(Beginning of Data records)
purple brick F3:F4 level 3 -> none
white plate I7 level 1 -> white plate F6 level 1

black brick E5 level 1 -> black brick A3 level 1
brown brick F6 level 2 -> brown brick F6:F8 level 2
(End of Data records)
(Beginning of Data records)
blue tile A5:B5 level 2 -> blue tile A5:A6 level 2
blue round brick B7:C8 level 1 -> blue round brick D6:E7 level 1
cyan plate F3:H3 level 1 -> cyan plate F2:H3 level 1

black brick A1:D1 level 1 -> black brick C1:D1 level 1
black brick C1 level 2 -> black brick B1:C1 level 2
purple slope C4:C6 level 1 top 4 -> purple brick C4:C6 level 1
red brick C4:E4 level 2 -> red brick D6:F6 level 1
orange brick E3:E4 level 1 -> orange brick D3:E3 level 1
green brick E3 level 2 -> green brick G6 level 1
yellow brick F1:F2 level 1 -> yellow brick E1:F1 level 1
(End of Data records)
__What is being asked__. Using the entries shown above, reproduce verbatim the lines from the line bearing "purple brick F3:F4 level 3 -> none" to the line bearing "brown brick F6 level", inclusive.

__Exercise answer__.
purple brick F3:F4 level 3 -> none
white plate I7 level 1 -> white plate F6 level 1

black brick E5 level 1 -> black brick A3 level 1
brown brick F6 level 2 -> brown brick F6:F8 level 2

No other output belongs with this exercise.